• [Exercise directions]
Give back exactly the lines of the entries below from the line with "(465, 165) = (425, 291): white" to the line with "(490, 251) = (799, 249): none", inclusive, and only those.

• [Data provided]
*-*-*

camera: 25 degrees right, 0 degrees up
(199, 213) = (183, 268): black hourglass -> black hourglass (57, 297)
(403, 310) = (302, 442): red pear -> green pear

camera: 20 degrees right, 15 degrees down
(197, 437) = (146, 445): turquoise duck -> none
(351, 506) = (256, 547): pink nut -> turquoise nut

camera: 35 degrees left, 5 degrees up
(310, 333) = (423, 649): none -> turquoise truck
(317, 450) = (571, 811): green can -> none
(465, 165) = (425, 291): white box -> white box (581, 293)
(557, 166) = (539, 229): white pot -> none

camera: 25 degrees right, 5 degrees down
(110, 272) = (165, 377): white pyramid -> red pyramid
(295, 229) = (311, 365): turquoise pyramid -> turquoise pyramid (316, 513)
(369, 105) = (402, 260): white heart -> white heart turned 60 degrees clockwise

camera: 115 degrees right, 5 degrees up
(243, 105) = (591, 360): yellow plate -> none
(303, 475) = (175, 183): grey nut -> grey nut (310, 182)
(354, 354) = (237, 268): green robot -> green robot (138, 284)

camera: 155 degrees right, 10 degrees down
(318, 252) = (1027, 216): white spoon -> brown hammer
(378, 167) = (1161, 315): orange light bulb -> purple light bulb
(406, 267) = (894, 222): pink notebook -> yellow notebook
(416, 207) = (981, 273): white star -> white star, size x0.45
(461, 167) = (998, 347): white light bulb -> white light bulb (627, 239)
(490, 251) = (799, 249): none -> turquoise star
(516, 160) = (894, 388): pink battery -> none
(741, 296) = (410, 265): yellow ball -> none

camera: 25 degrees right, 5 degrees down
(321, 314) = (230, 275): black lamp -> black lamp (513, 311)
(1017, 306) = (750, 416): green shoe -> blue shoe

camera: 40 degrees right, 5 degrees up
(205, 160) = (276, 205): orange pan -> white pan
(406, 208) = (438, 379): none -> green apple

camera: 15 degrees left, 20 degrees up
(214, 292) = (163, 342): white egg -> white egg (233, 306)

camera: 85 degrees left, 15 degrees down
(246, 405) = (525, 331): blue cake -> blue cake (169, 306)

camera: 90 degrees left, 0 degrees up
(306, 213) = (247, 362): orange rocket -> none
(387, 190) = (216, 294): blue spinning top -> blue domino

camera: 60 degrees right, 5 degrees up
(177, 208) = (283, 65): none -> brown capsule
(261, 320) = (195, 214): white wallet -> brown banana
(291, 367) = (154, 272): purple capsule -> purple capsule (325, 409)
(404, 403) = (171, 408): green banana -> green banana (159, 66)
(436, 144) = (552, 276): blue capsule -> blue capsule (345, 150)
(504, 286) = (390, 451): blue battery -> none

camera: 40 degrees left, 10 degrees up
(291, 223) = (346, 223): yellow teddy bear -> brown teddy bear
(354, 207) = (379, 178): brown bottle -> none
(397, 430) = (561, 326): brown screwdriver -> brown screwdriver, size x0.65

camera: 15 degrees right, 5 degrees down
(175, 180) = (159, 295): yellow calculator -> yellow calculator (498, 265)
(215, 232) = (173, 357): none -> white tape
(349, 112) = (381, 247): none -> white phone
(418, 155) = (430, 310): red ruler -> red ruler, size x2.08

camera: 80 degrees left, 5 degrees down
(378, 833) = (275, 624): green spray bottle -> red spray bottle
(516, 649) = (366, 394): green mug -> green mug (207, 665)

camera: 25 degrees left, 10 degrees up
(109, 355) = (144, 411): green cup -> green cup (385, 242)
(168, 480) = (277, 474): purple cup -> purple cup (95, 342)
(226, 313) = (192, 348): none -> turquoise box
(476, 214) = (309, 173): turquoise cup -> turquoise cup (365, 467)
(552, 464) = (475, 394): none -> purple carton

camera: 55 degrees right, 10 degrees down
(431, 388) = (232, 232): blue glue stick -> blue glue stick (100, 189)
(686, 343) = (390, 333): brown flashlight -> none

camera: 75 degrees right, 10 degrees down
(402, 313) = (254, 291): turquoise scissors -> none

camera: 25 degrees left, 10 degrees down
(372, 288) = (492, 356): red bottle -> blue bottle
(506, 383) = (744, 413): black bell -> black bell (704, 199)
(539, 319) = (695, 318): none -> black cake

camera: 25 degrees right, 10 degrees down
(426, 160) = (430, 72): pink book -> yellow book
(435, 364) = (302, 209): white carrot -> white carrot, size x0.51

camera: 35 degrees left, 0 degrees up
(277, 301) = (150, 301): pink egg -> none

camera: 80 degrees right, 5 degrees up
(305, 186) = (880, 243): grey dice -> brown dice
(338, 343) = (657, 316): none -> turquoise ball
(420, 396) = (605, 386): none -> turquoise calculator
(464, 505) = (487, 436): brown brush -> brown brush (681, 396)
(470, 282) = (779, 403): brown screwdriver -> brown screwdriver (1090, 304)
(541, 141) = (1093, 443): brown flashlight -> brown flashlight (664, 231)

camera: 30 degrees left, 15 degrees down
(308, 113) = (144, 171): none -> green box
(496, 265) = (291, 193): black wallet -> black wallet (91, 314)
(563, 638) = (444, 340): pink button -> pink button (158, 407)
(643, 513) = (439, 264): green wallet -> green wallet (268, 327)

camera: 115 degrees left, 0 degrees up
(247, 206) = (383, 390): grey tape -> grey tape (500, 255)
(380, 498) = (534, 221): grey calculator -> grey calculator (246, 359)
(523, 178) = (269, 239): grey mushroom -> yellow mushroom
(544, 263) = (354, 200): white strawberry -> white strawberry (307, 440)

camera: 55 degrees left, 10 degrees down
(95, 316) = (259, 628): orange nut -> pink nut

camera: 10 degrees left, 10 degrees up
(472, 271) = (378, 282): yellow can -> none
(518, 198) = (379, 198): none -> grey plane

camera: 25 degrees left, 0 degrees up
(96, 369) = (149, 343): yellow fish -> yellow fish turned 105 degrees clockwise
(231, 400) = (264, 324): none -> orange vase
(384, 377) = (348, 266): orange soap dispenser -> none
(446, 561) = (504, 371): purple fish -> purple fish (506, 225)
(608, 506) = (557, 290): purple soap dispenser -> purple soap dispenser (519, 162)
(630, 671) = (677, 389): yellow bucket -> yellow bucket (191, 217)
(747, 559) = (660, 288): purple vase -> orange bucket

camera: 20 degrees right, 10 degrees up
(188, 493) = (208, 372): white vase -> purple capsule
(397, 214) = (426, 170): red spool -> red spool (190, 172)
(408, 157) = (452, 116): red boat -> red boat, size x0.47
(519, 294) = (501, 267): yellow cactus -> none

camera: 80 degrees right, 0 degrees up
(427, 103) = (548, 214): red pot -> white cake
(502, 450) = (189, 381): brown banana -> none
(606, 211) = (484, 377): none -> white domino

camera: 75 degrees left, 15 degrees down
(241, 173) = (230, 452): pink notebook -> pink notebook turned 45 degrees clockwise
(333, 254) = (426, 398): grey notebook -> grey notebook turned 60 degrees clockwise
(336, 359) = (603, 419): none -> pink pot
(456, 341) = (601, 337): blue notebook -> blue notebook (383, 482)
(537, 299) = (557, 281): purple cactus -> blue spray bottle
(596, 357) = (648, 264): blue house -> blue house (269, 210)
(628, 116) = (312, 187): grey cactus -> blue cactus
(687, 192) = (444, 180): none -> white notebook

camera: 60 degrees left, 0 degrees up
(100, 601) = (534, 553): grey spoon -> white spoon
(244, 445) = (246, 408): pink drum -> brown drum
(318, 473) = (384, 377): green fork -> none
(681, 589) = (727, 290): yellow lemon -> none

*-*-*

• [Output for this exercise]
(465, 165) = (425, 291): white box -> white box (581, 293)
(557, 166) = (539, 229): white pot -> none

camera: 25 degrees right, 5 degrees down
(110, 272) = (165, 377): white pyramid -> red pyramid
(295, 229) = (311, 365): turquoise pyramid -> turquoise pyramid (316, 513)
(369, 105) = (402, 260): white heart -> white heart turned 60 degrees clockwise

camera: 115 degrees right, 5 degrees up
(243, 105) = (591, 360): yellow plate -> none
(303, 475) = (175, 183): grey nut -> grey nut (310, 182)
(354, 354) = (237, 268): green robot -> green robot (138, 284)

camera: 155 degrees right, 10 degrees down
(318, 252) = (1027, 216): white spoon -> brown hammer
(378, 167) = (1161, 315): orange light bulb -> purple light bulb
(406, 267) = (894, 222): pink notebook -> yellow notebook
(416, 207) = (981, 273): white star -> white star, size x0.45
(461, 167) = (998, 347): white light bulb -> white light bulb (627, 239)
(490, 251) = (799, 249): none -> turquoise star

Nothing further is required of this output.